>>>>>

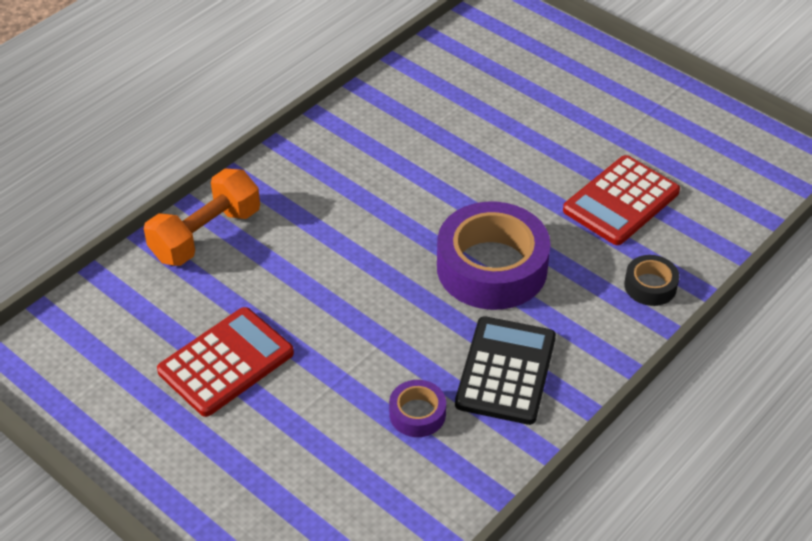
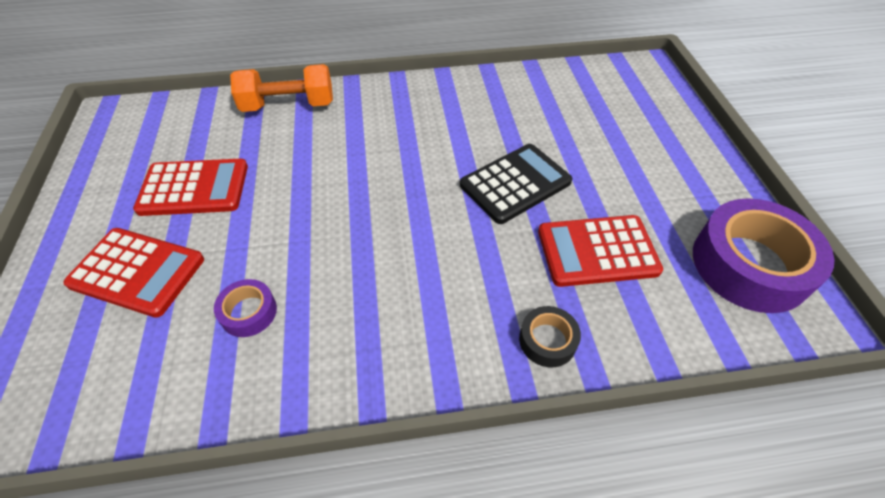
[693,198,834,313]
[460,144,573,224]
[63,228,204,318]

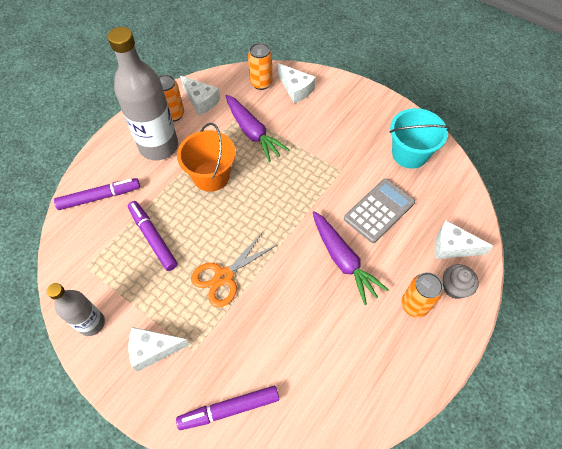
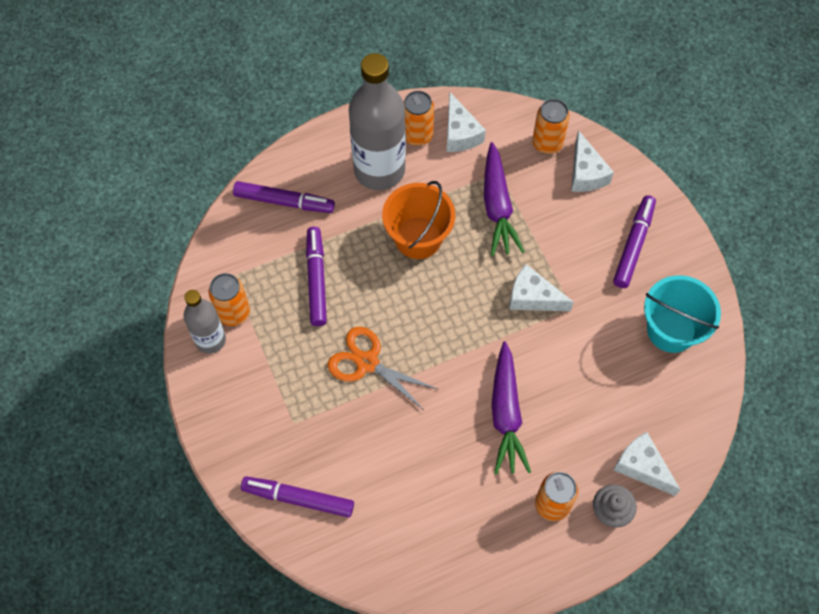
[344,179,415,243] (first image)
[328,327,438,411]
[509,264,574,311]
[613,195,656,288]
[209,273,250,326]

<<<<<

Work to be completed => Your reply should be the full data above, copied exactly, with no pictures in it.

Answer below =>
[693,198,834,313]
[460,144,573,224]
[63,228,204,318]

[344,179,415,243] (first image)
[328,327,438,411]
[509,264,574,311]
[613,195,656,288]
[209,273,250,326]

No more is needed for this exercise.